▶ _Exercise description_: Print every entry exactly once more, omitting each picture.

▶ _Exercise data_:
= = = = =

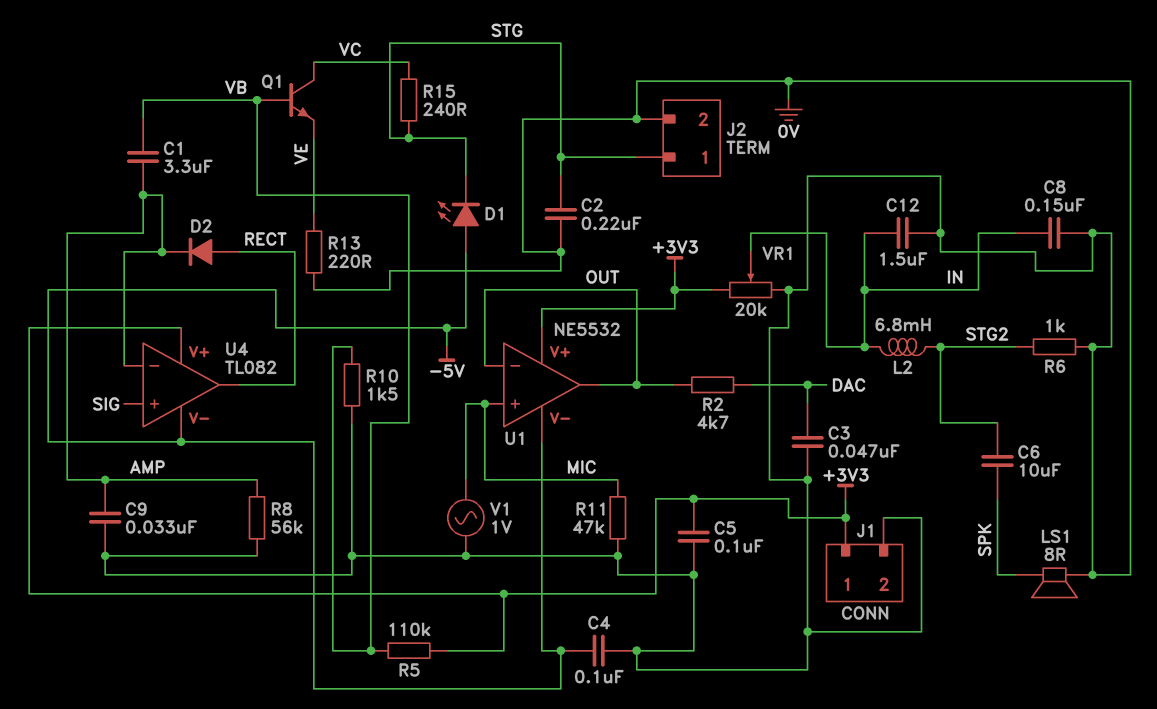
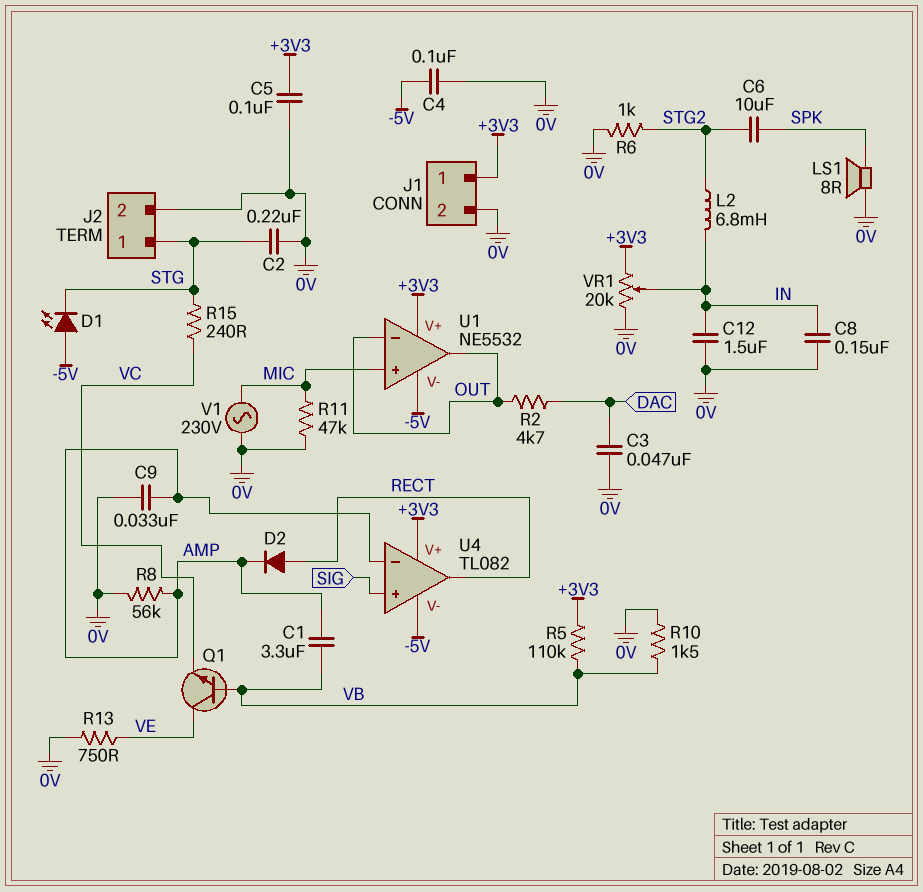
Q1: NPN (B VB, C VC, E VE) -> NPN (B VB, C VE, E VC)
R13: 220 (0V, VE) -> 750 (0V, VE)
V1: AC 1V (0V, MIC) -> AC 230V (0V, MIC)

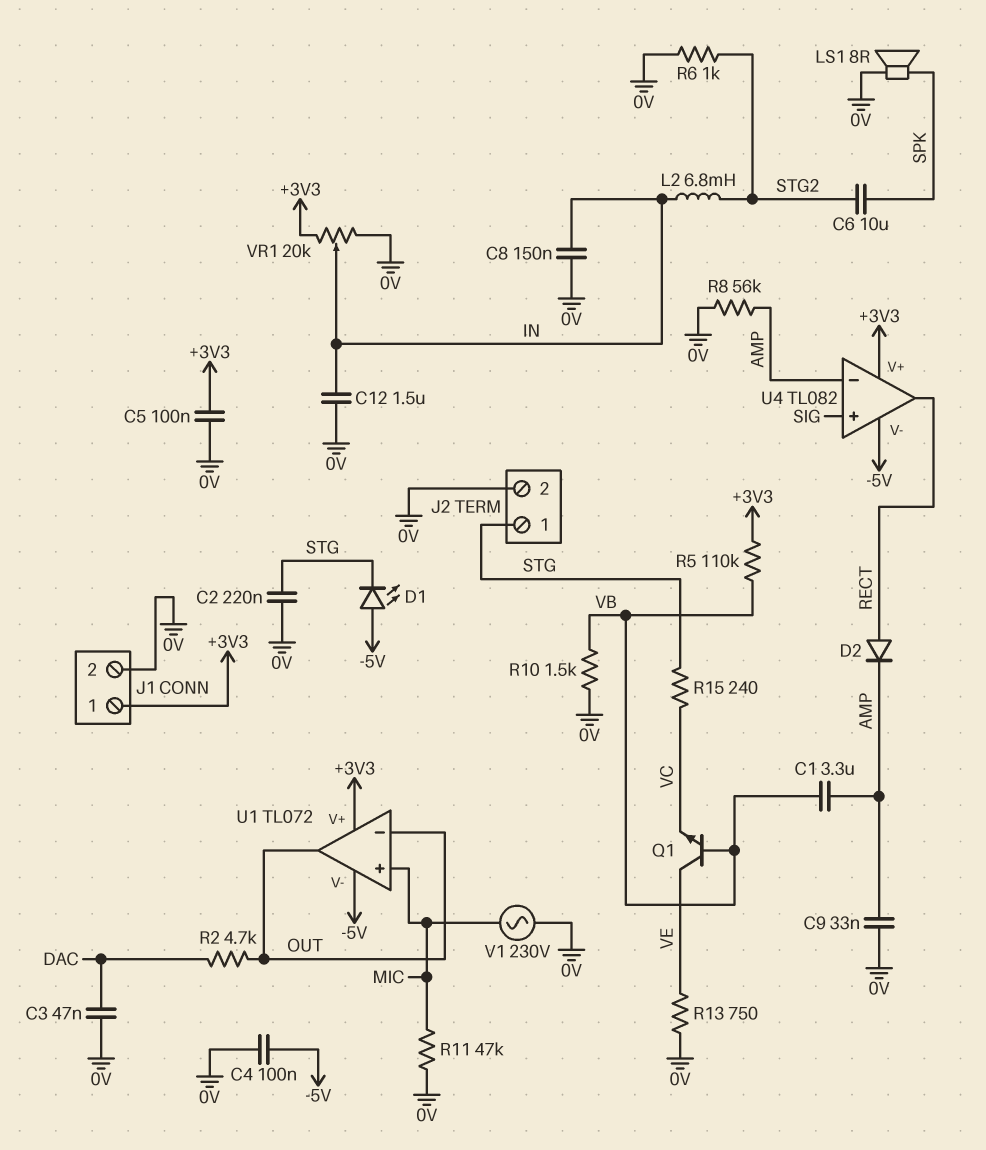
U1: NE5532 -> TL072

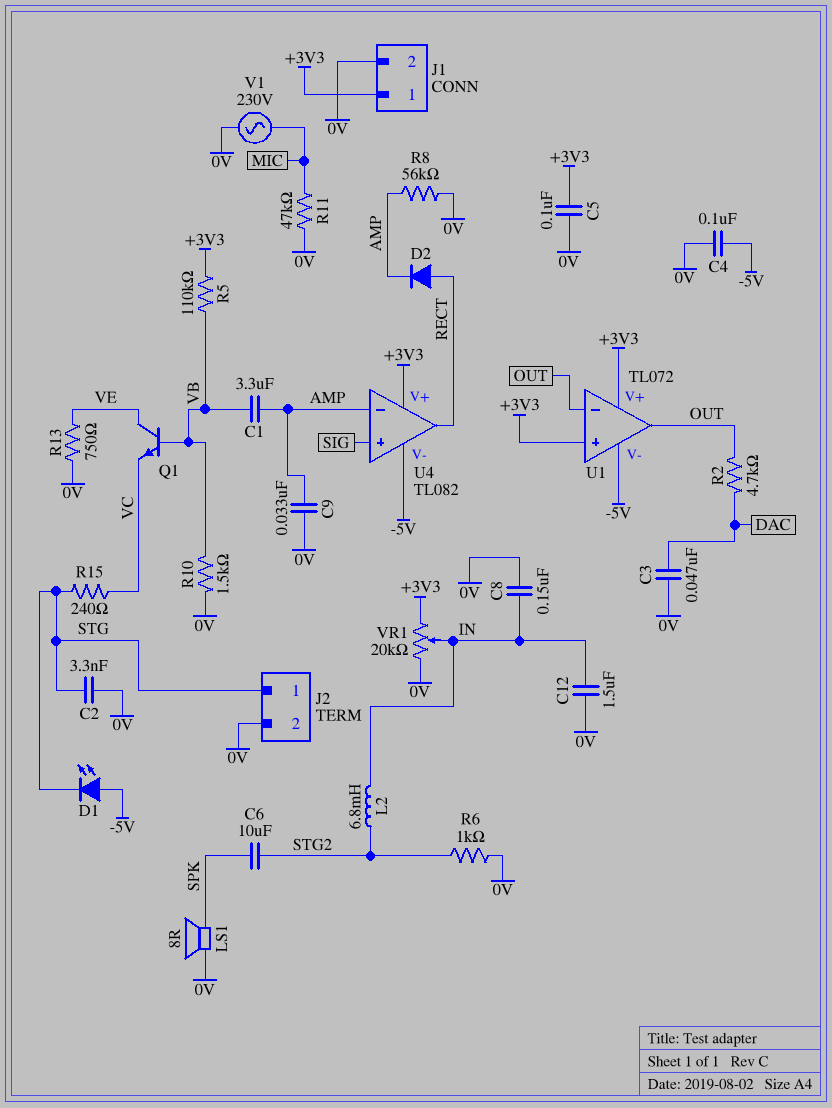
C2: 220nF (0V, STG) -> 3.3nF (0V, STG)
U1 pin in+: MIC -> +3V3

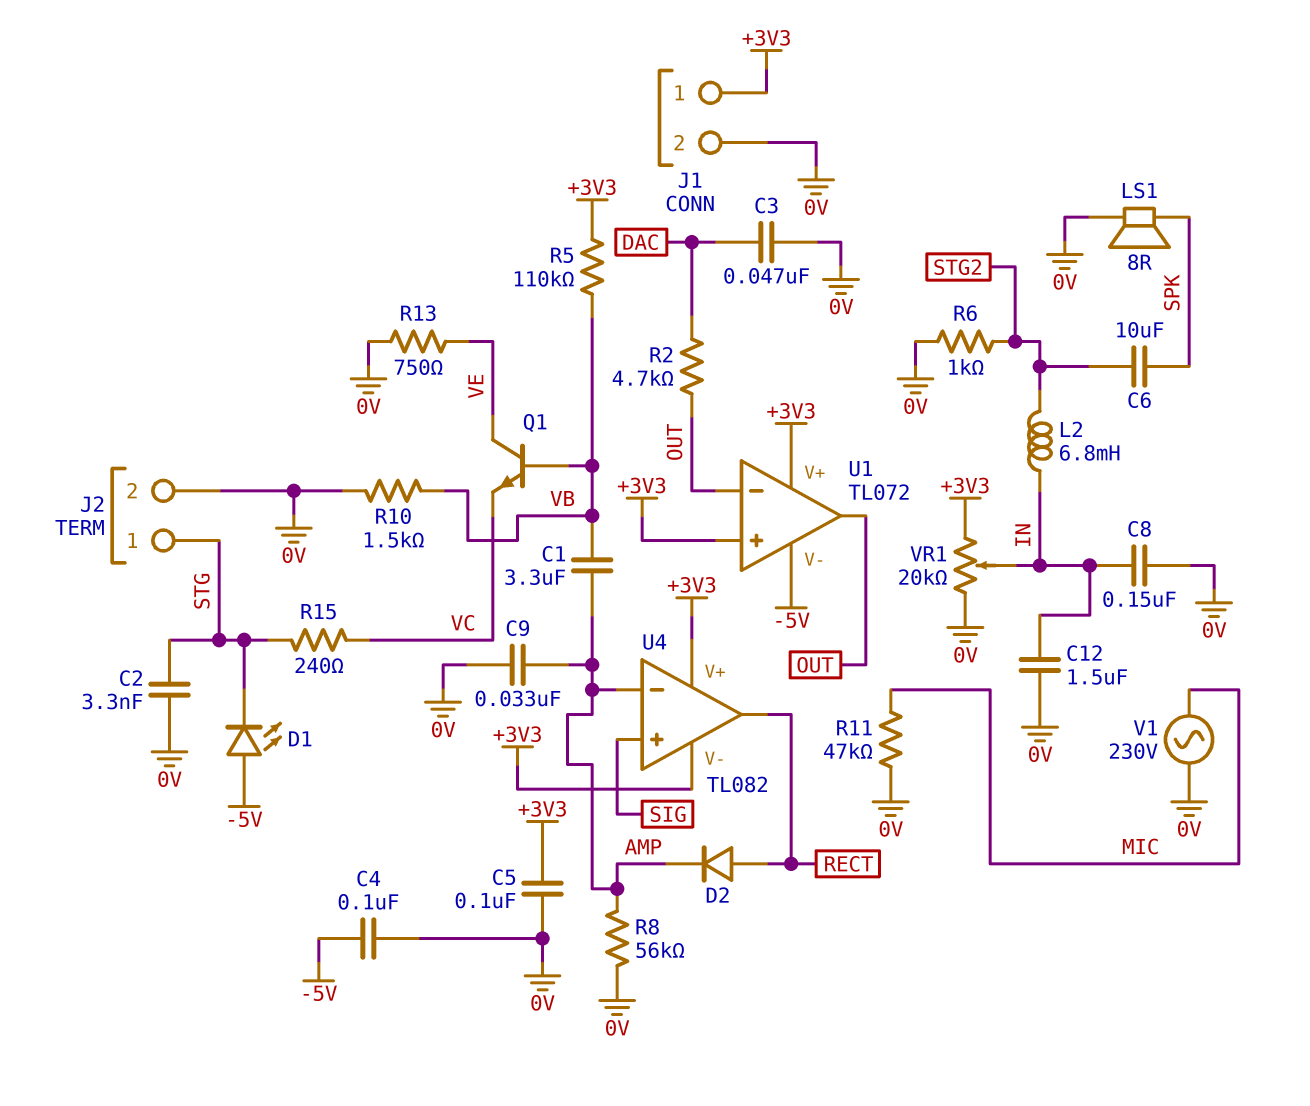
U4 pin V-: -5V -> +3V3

= = = = =

▶ _Result below_:
Q1: NPN (B VB, C VC, E VE) -> NPN (B VB, C VE, E VC)
R13: 220 (0V, VE) -> 750 (0V, VE)
V1: AC 1V (0V, MIC) -> AC 230V (0V, MIC)

U1: NE5532 -> TL072

C2: 220nF (0V, STG) -> 3.3nF (0V, STG)
U1 pin in+: MIC -> +3V3

U4 pin V-: -5V -> +3V3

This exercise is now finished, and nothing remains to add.